• **INSTRUCTIONS TO FOLLOW**
In the records below, find the line containing "shelving: (247, 308) -> (350, 115), moved" and return it together with every later line, exactly as written; pictures are to be omitted.

────

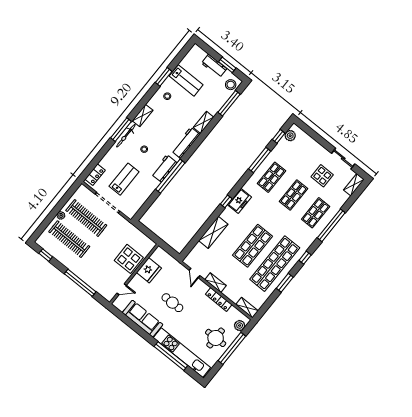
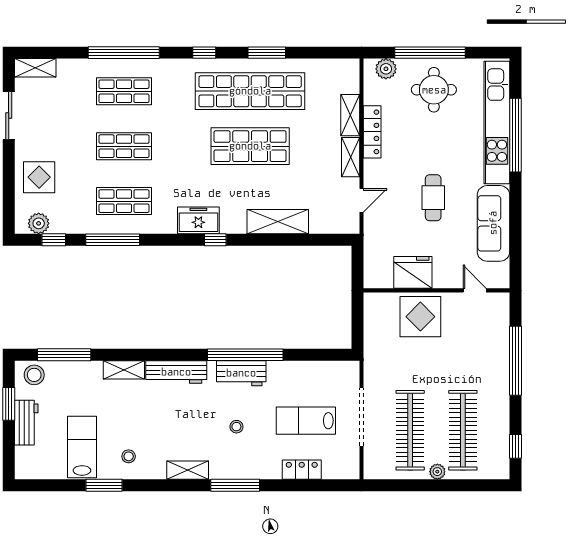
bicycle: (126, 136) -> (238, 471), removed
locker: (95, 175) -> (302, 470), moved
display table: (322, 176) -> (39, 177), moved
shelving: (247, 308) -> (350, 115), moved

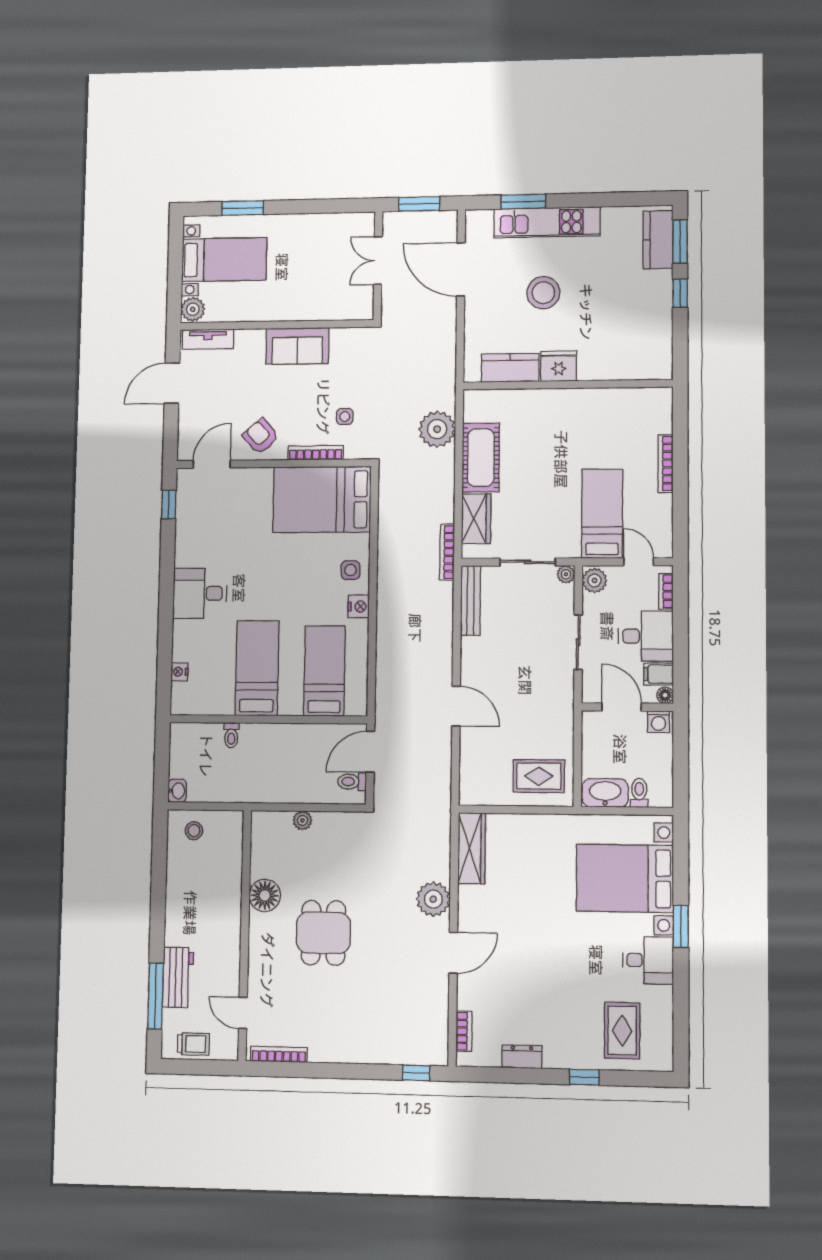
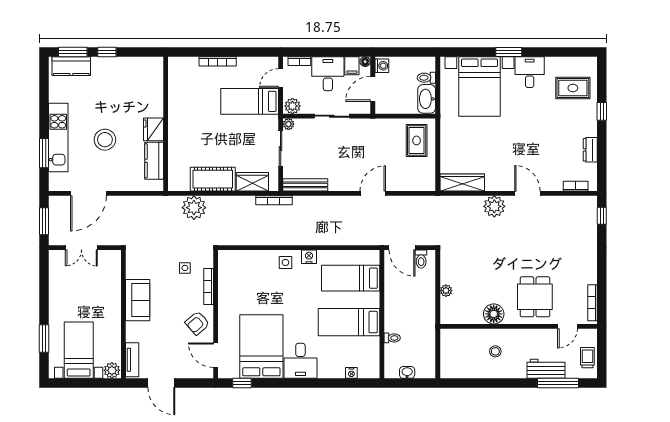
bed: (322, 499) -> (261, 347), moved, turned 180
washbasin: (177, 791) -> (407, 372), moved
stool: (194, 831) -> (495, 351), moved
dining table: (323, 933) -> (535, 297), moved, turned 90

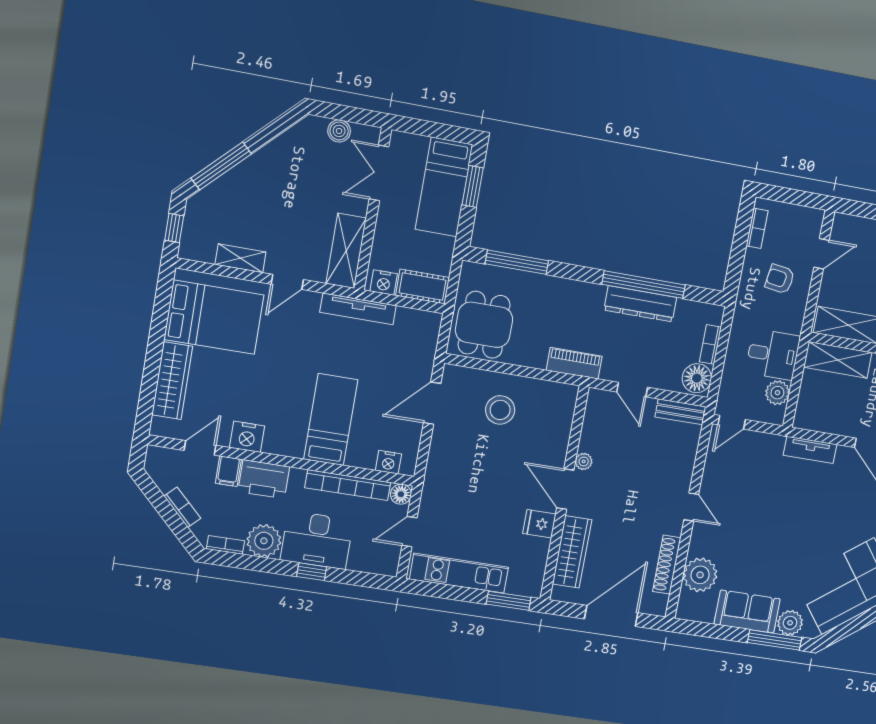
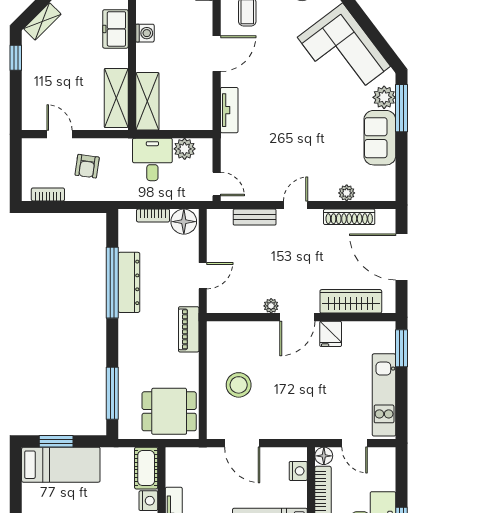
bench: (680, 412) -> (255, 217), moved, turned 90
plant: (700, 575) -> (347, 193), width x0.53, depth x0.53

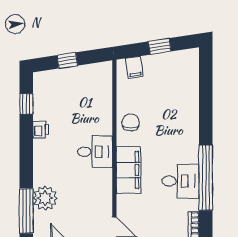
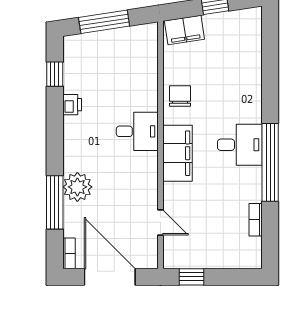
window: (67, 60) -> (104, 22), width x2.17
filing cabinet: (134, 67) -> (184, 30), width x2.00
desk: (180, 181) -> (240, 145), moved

────

• **REPLY TO THE TASK**
shelving: (247, 308) -> (350, 115), moved

bed: (322, 499) -> (261, 347), moved, turned 180
washbasin: (177, 791) -> (407, 372), moved
stool: (194, 831) -> (495, 351), moved
dining table: (323, 933) -> (535, 297), moved, turned 90

bench: (680, 412) -> (255, 217), moved, turned 90
plant: (700, 575) -> (347, 193), width x0.53, depth x0.53

window: (67, 60) -> (104, 22), width x2.17
filing cabinet: (134, 67) -> (184, 30), width x2.00
desk: (180, 181) -> (240, 145), moved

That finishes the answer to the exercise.